Change listing data

►

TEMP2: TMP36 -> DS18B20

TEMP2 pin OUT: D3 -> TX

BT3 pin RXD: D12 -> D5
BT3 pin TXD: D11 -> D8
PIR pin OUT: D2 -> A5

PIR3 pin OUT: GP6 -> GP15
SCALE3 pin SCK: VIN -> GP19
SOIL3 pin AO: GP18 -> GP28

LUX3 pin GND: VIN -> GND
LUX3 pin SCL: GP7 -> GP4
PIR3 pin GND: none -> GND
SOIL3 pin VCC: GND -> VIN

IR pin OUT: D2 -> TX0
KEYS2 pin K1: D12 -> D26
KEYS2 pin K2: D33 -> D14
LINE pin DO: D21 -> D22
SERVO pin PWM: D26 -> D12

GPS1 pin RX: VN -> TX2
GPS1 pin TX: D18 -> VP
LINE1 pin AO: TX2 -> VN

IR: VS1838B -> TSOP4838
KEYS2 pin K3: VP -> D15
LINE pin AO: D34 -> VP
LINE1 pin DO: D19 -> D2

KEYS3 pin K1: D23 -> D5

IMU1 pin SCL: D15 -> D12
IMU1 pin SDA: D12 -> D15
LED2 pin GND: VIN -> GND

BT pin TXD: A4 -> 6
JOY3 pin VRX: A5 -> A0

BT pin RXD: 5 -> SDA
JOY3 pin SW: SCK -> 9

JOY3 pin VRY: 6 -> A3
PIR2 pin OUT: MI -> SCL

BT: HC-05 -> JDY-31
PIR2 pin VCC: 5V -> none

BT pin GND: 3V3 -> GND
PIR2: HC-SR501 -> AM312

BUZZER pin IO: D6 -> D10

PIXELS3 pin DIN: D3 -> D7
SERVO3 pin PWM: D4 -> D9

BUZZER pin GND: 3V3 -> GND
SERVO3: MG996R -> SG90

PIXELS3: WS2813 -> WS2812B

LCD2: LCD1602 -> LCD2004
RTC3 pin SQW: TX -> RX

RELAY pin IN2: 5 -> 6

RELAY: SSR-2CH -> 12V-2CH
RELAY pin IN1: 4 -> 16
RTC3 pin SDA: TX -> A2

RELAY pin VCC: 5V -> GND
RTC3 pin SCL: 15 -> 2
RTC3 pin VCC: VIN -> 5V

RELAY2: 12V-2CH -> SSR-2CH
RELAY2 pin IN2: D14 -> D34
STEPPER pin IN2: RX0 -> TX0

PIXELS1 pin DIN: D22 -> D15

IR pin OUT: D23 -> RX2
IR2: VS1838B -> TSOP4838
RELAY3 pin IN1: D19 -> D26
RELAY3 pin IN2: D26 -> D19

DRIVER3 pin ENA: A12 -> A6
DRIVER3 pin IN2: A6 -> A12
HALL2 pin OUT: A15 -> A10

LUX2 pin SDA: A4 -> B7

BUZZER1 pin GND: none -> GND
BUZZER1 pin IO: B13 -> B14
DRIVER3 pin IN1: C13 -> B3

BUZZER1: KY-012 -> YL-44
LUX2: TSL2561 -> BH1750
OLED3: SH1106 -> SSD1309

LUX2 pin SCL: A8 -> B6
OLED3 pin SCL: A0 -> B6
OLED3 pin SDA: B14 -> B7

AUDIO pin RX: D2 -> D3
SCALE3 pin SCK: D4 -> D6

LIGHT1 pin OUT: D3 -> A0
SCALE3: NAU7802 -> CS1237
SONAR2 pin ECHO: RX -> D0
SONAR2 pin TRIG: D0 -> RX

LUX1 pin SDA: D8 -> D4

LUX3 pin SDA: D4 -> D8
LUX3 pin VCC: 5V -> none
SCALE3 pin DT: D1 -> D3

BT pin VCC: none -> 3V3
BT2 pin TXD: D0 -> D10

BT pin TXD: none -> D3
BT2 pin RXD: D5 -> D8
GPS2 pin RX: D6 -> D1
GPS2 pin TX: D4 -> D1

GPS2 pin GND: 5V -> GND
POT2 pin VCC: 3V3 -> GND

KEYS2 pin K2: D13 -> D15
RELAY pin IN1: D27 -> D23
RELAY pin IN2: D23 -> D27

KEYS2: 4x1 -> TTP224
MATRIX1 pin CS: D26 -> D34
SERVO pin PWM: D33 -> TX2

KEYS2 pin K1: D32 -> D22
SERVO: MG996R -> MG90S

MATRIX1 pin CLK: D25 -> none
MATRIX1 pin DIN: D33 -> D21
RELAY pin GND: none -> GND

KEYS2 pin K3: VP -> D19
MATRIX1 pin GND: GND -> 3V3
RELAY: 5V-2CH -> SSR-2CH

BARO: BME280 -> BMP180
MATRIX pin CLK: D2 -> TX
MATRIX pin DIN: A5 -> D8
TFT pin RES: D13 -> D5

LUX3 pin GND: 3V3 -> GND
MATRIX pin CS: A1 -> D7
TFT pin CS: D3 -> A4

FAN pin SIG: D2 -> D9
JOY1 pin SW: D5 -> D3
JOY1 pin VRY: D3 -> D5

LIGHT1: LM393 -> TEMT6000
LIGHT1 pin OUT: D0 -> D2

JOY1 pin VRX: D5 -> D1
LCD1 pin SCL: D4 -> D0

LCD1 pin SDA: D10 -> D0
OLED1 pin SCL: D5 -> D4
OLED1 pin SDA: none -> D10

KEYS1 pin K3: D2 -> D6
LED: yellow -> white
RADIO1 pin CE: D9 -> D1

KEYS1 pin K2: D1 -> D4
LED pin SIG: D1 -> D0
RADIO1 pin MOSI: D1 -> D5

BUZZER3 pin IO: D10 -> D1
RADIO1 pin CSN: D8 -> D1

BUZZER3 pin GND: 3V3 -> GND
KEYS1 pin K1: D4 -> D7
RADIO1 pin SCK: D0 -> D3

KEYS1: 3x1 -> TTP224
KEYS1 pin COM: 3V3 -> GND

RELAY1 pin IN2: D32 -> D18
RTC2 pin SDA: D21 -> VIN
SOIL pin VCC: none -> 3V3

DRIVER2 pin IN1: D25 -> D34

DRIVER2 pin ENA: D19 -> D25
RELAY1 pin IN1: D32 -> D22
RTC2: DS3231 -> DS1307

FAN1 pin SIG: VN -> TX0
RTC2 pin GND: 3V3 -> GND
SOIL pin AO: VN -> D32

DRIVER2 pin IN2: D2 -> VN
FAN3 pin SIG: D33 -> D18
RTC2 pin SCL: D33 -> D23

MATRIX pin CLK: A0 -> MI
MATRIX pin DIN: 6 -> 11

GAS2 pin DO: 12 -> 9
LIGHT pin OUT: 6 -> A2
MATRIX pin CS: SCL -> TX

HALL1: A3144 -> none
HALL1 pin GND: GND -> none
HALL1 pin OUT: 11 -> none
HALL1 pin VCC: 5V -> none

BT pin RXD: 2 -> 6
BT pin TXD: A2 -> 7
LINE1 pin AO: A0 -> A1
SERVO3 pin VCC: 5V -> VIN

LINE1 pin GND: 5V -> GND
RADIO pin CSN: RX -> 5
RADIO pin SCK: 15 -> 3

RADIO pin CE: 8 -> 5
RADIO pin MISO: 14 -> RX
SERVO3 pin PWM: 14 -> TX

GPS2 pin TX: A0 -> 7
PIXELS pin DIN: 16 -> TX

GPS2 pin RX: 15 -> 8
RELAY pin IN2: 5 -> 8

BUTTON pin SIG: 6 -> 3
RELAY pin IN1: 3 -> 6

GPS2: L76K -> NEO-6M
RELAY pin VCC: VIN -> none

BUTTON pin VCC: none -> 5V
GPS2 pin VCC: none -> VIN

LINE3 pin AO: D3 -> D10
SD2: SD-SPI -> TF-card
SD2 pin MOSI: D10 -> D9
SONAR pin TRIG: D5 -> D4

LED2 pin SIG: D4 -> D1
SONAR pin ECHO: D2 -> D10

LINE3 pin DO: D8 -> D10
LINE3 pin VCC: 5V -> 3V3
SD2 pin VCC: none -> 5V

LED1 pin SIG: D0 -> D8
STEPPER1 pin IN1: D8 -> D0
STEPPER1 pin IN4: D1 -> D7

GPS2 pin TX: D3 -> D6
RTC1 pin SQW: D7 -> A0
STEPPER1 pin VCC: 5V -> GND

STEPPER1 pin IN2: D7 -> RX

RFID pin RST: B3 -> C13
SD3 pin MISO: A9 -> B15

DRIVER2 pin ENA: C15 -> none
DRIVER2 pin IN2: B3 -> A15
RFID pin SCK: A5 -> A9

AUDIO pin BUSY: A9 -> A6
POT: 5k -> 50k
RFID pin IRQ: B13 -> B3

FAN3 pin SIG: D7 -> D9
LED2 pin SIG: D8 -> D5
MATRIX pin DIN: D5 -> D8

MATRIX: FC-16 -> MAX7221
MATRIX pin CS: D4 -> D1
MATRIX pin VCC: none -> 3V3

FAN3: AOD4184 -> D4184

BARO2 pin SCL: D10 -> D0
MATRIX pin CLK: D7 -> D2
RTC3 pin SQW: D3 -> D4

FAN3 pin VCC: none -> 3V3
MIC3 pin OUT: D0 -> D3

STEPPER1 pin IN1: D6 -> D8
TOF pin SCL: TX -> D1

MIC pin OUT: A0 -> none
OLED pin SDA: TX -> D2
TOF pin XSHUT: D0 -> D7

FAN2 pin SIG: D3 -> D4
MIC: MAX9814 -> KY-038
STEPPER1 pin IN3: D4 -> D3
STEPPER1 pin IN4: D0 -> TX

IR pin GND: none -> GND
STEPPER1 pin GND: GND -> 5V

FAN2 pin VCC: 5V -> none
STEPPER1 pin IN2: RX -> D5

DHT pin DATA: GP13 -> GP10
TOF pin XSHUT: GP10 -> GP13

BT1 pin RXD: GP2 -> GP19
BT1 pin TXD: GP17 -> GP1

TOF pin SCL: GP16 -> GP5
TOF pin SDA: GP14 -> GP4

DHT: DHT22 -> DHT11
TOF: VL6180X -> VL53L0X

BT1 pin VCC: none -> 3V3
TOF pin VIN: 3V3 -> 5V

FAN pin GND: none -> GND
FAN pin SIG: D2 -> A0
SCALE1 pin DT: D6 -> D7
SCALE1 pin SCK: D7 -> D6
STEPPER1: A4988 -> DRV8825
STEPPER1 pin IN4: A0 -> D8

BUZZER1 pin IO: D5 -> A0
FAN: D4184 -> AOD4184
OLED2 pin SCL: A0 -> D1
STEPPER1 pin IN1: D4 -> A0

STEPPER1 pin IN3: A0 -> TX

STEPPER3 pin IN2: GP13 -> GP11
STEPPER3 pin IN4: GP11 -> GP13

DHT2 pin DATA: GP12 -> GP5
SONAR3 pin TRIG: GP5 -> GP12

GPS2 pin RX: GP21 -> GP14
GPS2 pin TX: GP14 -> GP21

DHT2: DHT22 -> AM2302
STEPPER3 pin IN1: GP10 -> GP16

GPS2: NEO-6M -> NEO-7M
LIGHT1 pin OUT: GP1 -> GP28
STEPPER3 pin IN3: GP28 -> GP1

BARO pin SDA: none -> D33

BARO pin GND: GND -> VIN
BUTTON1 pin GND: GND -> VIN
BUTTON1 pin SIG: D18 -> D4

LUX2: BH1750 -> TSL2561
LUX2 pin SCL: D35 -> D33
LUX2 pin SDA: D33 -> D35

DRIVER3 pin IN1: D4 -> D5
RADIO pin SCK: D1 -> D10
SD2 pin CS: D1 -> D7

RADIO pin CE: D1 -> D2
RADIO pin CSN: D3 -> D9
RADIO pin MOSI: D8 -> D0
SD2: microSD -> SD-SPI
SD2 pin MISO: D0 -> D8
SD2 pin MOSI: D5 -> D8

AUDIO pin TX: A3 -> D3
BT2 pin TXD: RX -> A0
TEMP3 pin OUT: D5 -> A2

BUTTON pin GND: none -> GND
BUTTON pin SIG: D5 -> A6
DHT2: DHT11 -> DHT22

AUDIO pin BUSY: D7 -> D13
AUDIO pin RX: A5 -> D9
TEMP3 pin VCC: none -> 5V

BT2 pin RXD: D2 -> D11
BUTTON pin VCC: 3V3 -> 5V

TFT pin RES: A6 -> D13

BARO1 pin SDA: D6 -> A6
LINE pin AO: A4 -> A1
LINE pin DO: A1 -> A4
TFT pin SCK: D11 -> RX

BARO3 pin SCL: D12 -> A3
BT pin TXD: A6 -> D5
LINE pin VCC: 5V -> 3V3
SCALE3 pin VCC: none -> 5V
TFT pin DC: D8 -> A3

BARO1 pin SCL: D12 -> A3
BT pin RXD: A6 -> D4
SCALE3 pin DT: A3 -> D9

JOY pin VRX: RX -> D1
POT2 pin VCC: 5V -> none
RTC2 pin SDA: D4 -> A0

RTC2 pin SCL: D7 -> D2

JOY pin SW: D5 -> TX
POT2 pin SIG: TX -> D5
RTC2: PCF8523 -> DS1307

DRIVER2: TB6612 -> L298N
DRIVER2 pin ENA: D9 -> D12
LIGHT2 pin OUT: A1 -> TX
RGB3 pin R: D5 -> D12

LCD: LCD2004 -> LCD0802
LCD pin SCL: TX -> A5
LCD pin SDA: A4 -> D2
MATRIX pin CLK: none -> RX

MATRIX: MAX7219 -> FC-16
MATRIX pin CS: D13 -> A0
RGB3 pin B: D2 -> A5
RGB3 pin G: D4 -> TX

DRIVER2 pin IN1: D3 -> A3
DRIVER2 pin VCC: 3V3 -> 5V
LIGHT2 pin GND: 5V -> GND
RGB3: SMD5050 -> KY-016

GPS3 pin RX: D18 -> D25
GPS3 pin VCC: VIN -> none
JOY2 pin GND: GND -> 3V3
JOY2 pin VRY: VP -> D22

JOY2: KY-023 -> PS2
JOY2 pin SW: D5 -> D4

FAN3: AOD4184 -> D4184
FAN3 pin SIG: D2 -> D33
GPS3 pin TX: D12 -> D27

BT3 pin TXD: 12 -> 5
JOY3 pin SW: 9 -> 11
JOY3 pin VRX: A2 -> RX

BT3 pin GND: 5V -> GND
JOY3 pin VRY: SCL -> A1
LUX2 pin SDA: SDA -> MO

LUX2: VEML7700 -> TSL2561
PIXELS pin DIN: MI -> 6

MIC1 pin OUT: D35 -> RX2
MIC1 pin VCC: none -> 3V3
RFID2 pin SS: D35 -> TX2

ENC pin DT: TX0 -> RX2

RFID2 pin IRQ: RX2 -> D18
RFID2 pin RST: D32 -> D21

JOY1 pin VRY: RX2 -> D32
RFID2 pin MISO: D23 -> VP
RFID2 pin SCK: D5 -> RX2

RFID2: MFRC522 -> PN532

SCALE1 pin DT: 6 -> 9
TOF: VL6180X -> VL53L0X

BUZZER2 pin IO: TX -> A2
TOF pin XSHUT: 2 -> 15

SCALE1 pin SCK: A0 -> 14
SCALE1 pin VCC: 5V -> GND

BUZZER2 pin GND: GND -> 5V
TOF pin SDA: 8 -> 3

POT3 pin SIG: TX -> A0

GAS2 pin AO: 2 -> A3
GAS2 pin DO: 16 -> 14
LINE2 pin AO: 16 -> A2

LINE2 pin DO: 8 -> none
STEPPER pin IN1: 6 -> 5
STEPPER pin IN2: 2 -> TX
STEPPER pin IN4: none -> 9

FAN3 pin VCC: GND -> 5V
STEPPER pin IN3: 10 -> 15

◄

Task requirements = Your response should hold the lines from the first line of the entries above through the line with "LINE1 pin DO: D19 -> D2", each retyped exactly, and nothing else.

Solution for this problem =
TEMP2: TMP36 -> DS18B20

TEMP2 pin OUT: D3 -> TX

BT3 pin RXD: D12 -> D5
BT3 pin TXD: D11 -> D8
PIR pin OUT: D2 -> A5

PIR3 pin OUT: GP6 -> GP15
SCALE3 pin SCK: VIN -> GP19
SOIL3 pin AO: GP18 -> GP28

LUX3 pin GND: VIN -> GND
LUX3 pin SCL: GP7 -> GP4
PIR3 pin GND: none -> GND
SOIL3 pin VCC: GND -> VIN

IR pin OUT: D2 -> TX0
KEYS2 pin K1: D12 -> D26
KEYS2 pin K2: D33 -> D14
LINE pin DO: D21 -> D22
SERVO pin PWM: D26 -> D12

GPS1 pin RX: VN -> TX2
GPS1 pin TX: D18 -> VP
LINE1 pin AO: TX2 -> VN

IR: VS1838B -> TSOP4838
KEYS2 pin K3: VP -> D15
LINE pin AO: D34 -> VP
LINE1 pin DO: D19 -> D2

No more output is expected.